* [What the task asks] Report each line of the listing below that holds "VMID".

* [Supplied entries]
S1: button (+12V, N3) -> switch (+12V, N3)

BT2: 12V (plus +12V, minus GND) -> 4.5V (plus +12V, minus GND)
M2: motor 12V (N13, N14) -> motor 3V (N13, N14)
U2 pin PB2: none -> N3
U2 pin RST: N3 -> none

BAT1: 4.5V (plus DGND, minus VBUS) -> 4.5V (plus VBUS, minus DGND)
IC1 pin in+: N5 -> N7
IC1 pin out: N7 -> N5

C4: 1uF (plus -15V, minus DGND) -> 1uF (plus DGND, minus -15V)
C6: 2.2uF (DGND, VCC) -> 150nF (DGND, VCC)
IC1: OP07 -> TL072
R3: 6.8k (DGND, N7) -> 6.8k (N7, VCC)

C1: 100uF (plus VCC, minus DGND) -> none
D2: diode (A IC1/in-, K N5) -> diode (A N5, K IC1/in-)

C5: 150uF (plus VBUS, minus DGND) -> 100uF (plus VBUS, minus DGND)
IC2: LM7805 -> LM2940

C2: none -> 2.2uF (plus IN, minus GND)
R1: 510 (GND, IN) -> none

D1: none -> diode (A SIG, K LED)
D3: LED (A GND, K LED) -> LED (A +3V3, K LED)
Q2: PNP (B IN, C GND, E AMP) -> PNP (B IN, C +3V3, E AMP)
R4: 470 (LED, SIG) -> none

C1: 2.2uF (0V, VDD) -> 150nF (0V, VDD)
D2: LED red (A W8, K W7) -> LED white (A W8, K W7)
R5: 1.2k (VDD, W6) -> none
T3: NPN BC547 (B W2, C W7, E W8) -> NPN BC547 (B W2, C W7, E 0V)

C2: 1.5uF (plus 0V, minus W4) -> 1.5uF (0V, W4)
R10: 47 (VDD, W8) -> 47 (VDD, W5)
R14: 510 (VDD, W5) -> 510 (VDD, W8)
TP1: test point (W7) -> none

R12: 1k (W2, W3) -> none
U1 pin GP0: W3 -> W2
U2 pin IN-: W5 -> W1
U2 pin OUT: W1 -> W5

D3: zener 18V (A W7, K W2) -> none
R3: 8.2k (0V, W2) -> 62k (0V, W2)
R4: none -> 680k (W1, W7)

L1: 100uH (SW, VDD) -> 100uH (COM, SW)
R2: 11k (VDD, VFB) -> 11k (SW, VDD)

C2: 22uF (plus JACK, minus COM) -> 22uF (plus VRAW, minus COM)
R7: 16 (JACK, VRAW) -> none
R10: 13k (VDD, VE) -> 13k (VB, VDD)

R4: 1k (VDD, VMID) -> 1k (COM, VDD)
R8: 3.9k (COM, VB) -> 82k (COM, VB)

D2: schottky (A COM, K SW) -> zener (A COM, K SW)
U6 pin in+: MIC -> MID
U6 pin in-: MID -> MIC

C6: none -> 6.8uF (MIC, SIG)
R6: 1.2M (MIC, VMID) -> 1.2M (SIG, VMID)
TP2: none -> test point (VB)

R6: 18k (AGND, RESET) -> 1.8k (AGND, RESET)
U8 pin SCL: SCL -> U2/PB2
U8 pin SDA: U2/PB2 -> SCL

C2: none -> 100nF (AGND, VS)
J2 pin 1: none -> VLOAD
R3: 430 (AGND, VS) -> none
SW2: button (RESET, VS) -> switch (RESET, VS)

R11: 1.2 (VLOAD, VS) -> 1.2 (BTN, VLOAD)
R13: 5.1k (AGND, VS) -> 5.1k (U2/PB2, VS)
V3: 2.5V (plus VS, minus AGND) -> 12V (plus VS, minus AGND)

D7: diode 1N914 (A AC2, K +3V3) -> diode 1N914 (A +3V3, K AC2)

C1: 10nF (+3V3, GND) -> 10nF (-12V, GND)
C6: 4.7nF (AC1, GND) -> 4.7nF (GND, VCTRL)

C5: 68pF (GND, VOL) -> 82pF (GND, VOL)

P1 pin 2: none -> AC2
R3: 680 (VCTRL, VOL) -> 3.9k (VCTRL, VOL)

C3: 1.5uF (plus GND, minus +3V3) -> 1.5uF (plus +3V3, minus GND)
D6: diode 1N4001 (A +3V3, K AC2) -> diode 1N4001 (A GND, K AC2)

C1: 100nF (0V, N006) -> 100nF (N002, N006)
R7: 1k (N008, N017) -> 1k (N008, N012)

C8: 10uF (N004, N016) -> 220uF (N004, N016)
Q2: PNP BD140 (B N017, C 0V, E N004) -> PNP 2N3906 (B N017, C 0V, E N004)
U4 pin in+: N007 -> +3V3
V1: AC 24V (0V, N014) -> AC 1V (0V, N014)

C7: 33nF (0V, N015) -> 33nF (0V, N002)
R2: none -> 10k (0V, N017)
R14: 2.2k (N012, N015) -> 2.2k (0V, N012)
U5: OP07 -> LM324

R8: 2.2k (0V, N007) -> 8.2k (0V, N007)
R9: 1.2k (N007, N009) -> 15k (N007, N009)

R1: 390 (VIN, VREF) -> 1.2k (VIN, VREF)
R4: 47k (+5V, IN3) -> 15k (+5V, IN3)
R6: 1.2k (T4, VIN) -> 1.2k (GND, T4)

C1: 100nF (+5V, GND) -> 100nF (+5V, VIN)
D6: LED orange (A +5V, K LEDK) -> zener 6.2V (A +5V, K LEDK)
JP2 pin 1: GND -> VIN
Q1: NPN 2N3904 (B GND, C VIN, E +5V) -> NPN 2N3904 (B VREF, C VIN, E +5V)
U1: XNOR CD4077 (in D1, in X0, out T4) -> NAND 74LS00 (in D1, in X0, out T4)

* [Answer section]
R4: 1k (VDD, VMID) -> 1k (COM, VDD)
R6: 1.2M (MIC, VMID) -> 1.2M (SIG, VMID)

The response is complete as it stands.